Records from a data source
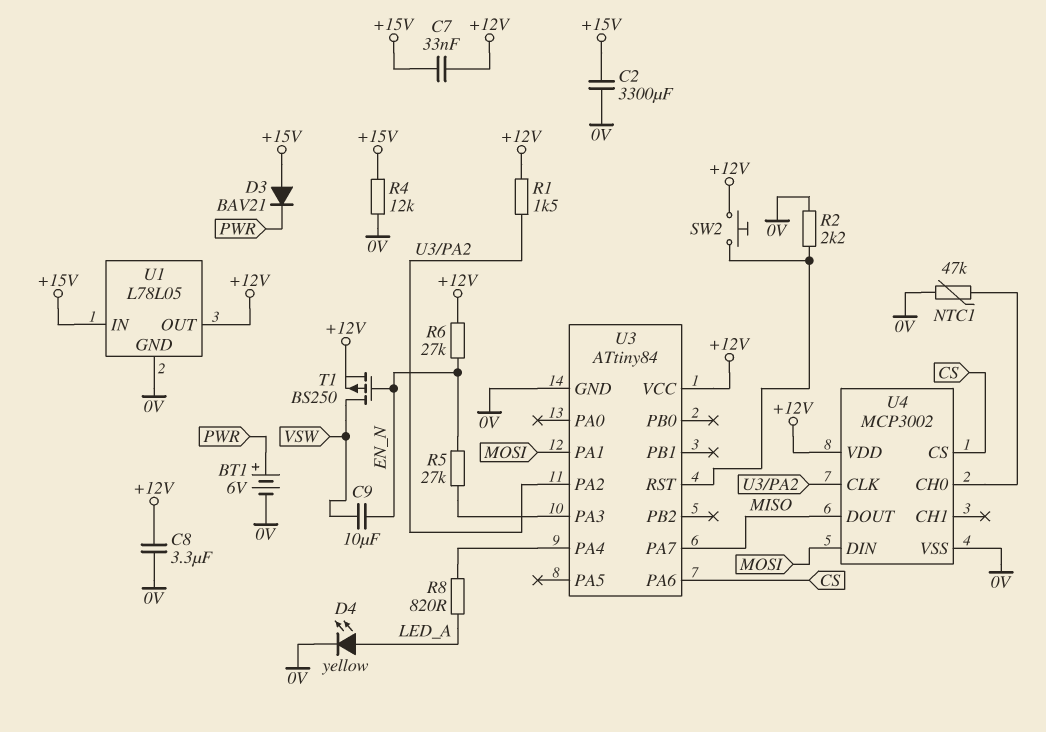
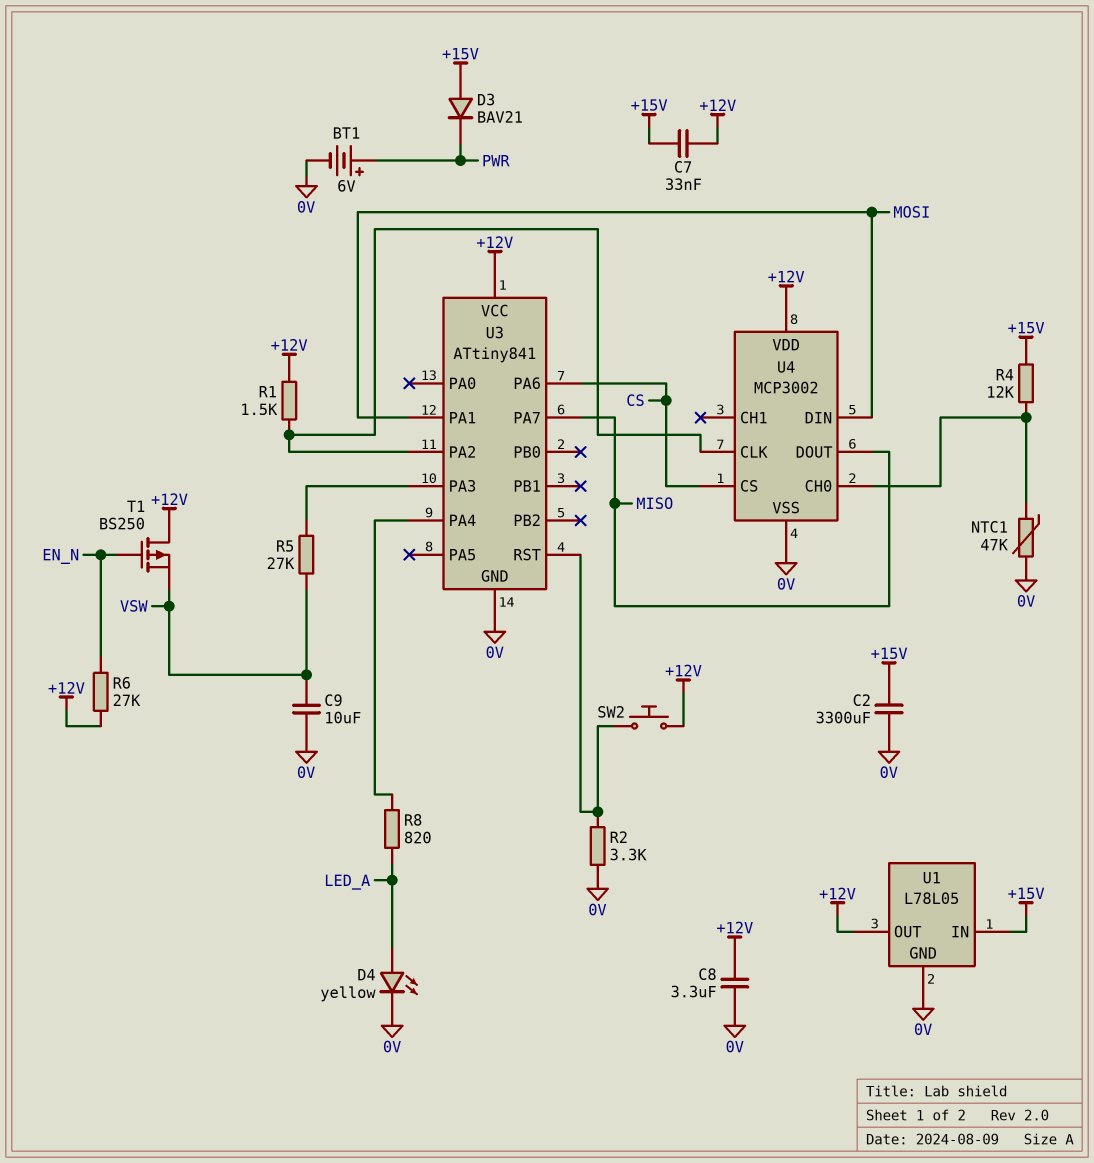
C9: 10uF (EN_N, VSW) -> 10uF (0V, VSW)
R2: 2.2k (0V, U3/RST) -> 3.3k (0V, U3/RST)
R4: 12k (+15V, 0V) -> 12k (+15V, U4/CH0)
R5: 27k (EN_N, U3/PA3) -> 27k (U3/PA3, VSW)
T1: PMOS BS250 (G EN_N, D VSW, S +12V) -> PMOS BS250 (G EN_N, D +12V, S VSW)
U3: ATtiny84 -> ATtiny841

[REQUIREMENT]
The entries above should be retyped word for word, with all pictures omitted.

[OUTPUT]
C9: 10uF (EN_N, VSW) -> 10uF (0V, VSW)
R2: 2.2k (0V, U3/RST) -> 3.3k (0V, U3/RST)
R4: 12k (+15V, 0V) -> 12k (+15V, U4/CH0)
R5: 27k (EN_N, U3/PA3) -> 27k (U3/PA3, VSW)
T1: PMOS BS250 (G EN_N, D VSW, S +12V) -> PMOS BS250 (G EN_N, D +12V, S VSW)
U3: ATtiny84 -> ATtiny841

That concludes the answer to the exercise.